- **TASK DETAILS**: Extract the records below word for word and ignore the images.
───── SOURCE DATA ─────
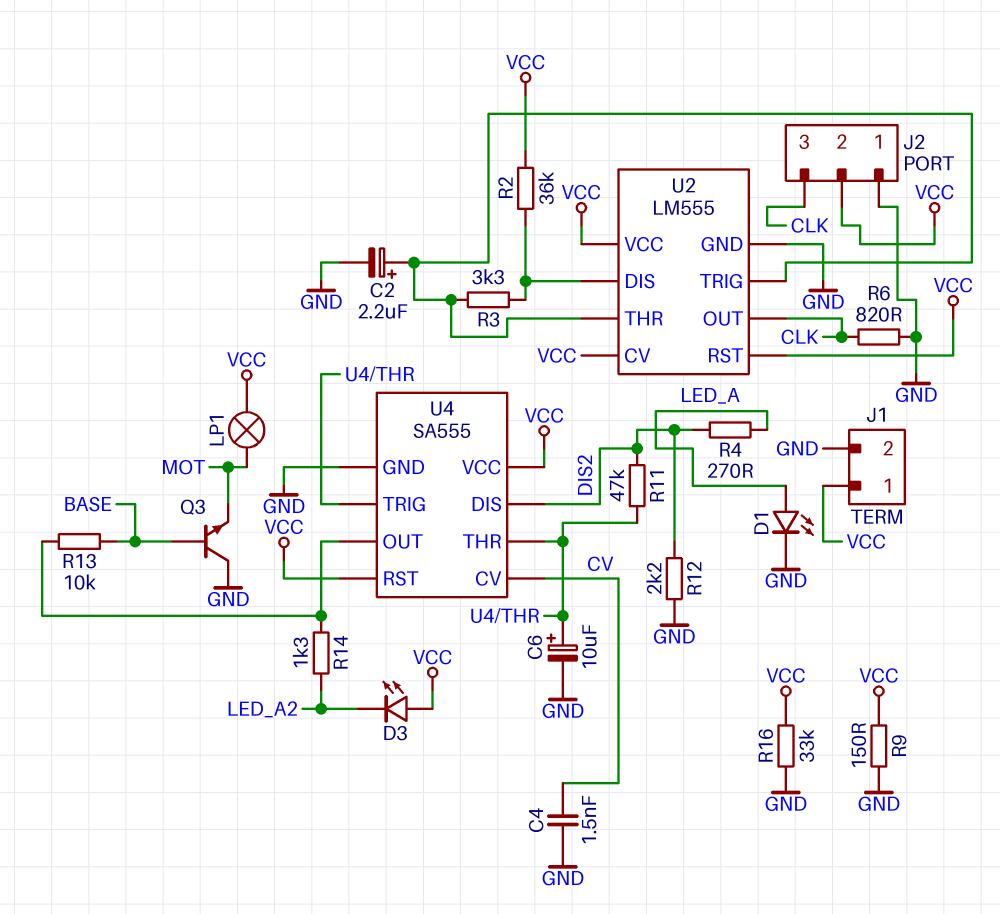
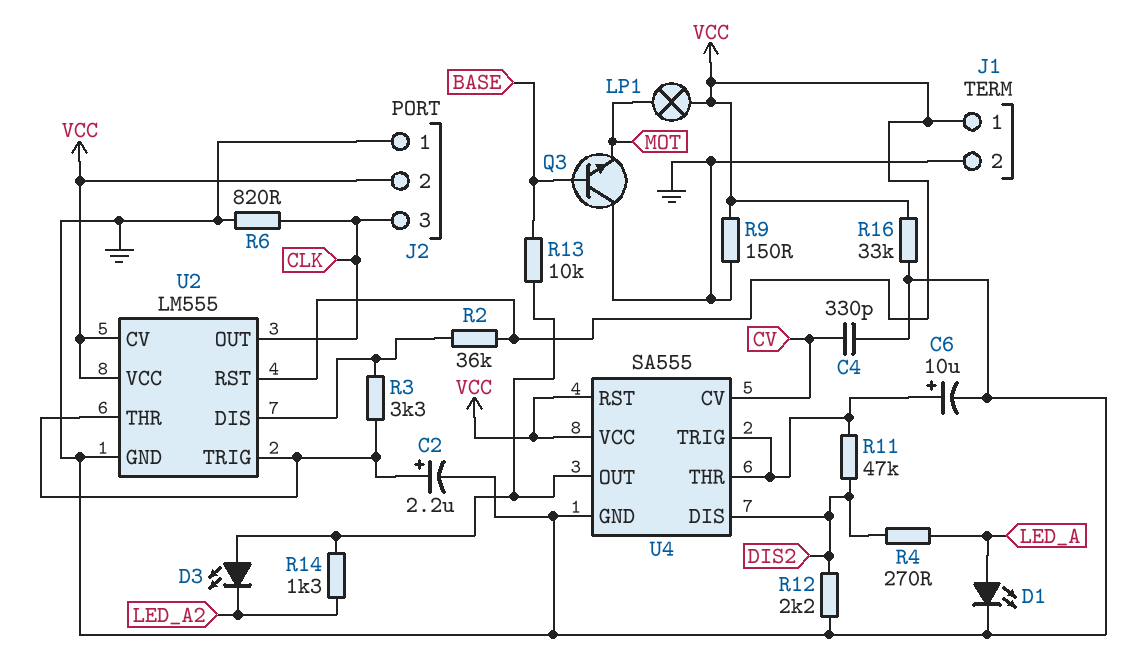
C4: 1.5nF (CV, GND) -> 330pF (CV, GND)
D3: LED (A VCC, K LED_A2) -> LED (A U4/OUT, K LED_A2)

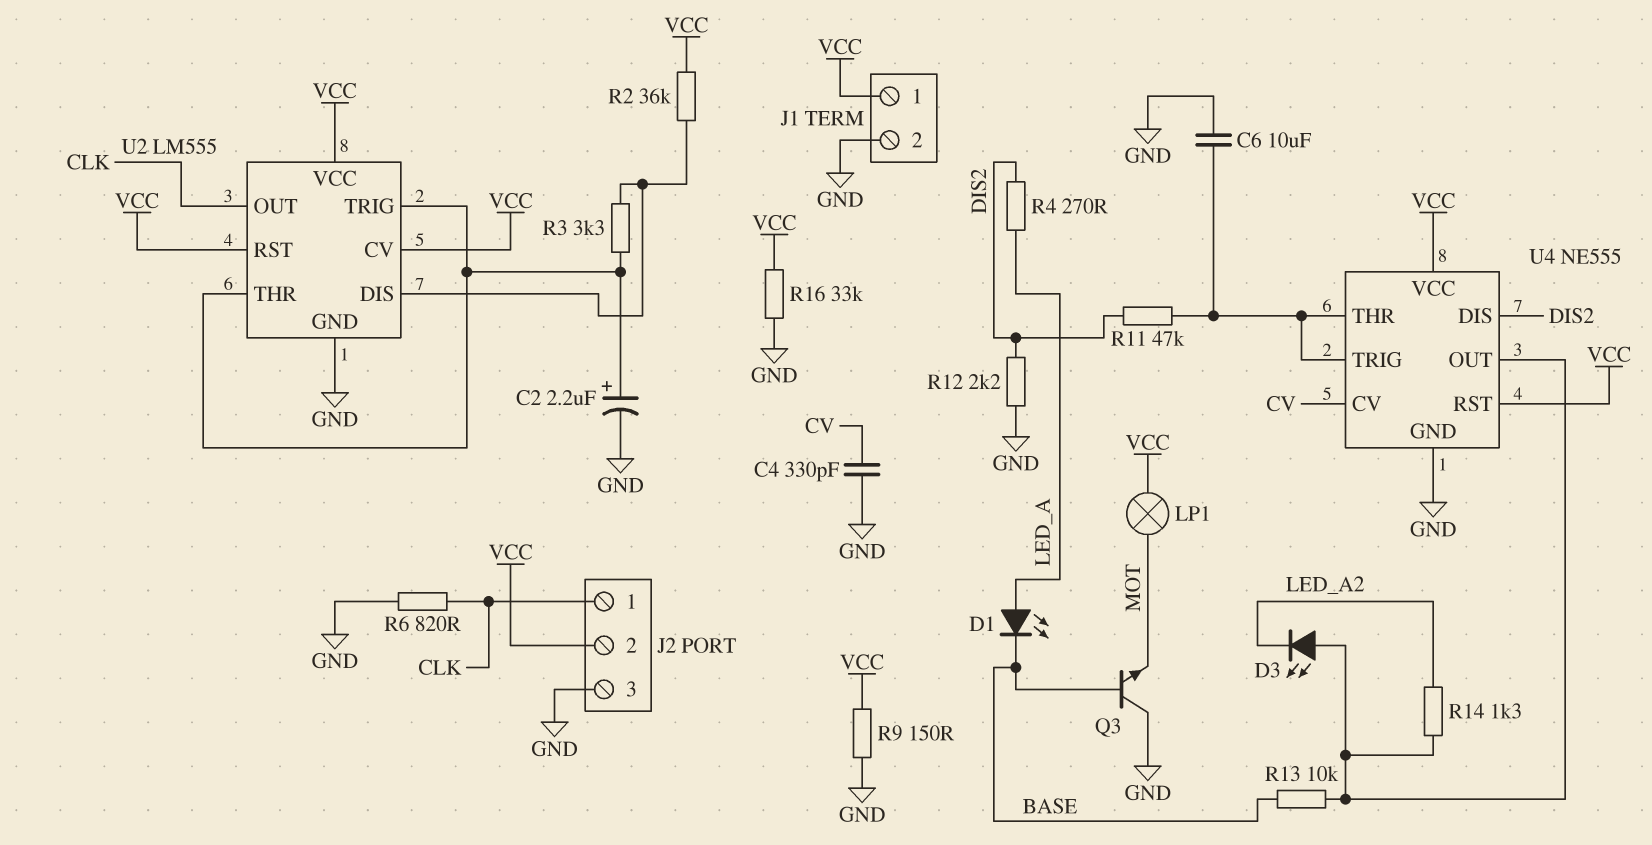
C6: 10uF (plus U4/THR, minus GND) -> 10uF (GND, U4/THR)
D1: LED (A LED_A, K GND) -> LED (A LED_A, K BASE)
J2 pin 1: GND -> CLK
J2 pin 3: CLK -> GND
U4: SA555 -> NE555

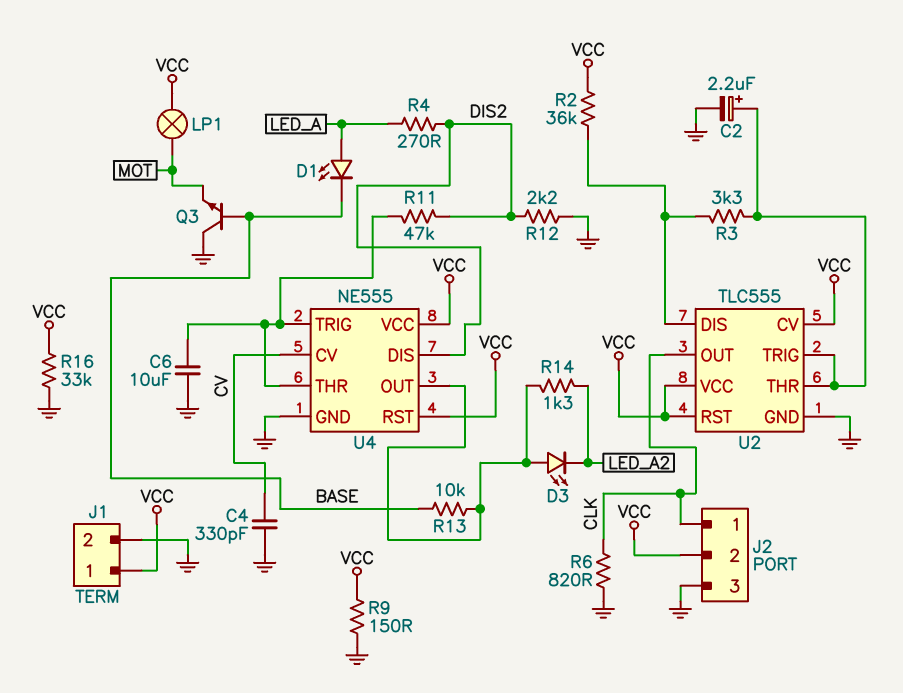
U2: LM555 -> TLC555

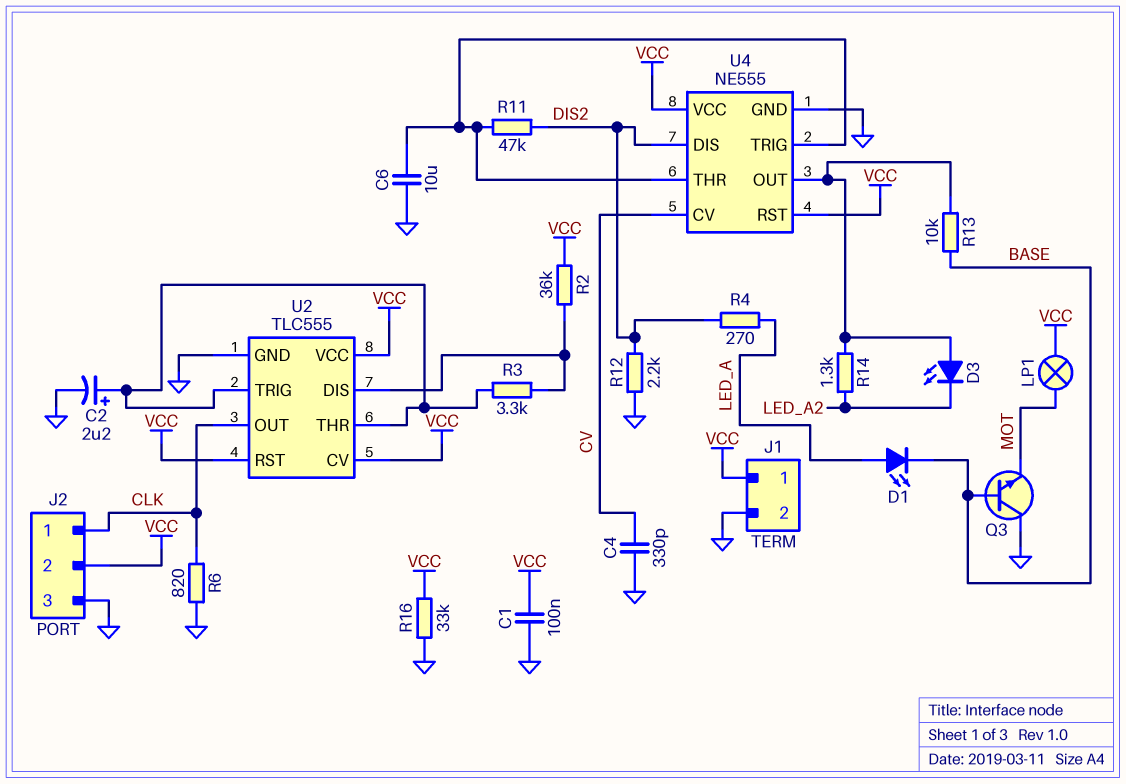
C1: none -> 100nF (GND, VCC)
R9: 150 (GND, VCC) -> none

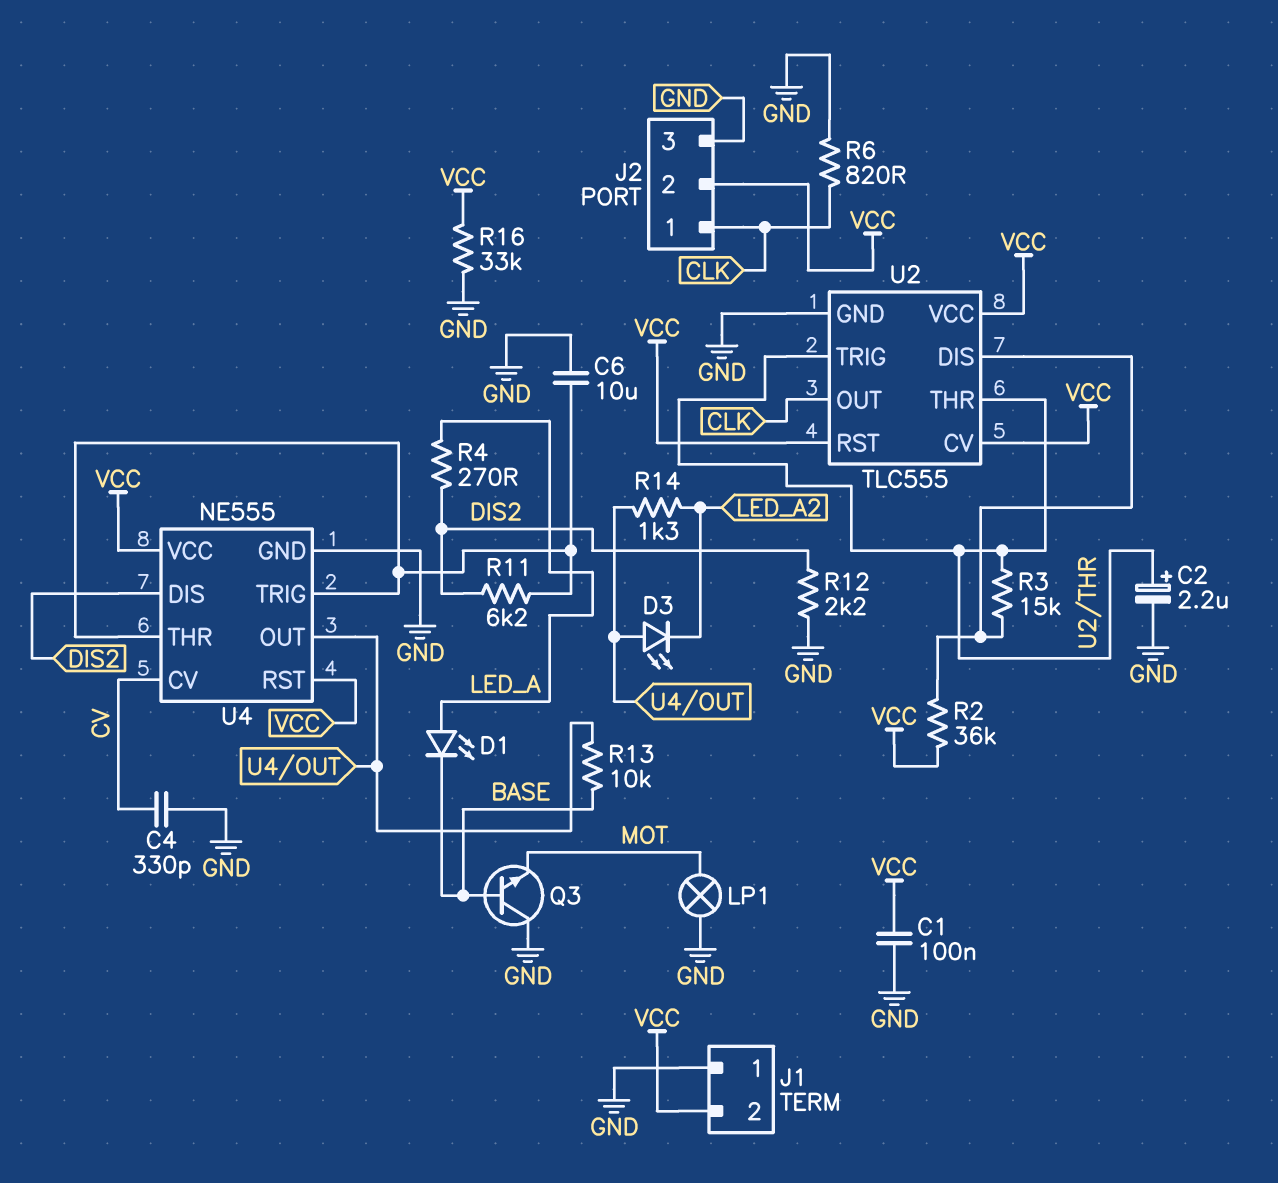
J1 pin 1: VCC -> GND
J1 pin 2: GND -> VCC
LP1: lamp (MOT, VCC) -> lamp (GND, MOT)
R3: 3.3k (U2/DIS, U2/THR) -> 15k (U2/DIS, U2/THR)
R11: 47k (DIS2, U4/THR) -> 6.2k (DIS2, U4/THR)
─────
- **THE ANSWER**:
C4: 1.5nF (CV, GND) -> 330pF (CV, GND)
D3: LED (A VCC, K LED_A2) -> LED (A U4/OUT, K LED_A2)

C6: 10uF (plus U4/THR, minus GND) -> 10uF (GND, U4/THR)
D1: LED (A LED_A, K GND) -> LED (A LED_A, K BASE)
J2 pin 1: GND -> CLK
J2 pin 3: CLK -> GND
U4: SA555 -> NE555

U2: LM555 -> TLC555

C1: none -> 100nF (GND, VCC)
R9: 150 (GND, VCC) -> none

J1 pin 1: VCC -> GND
J1 pin 2: GND -> VCC
LP1: lamp (MOT, VCC) -> lamp (GND, MOT)
R3: 3.3k (U2/DIS, U2/THR) -> 15k (U2/DIS, U2/THR)
R11: 47k (DIS2, U4/THR) -> 6.2k (DIS2, U4/THR)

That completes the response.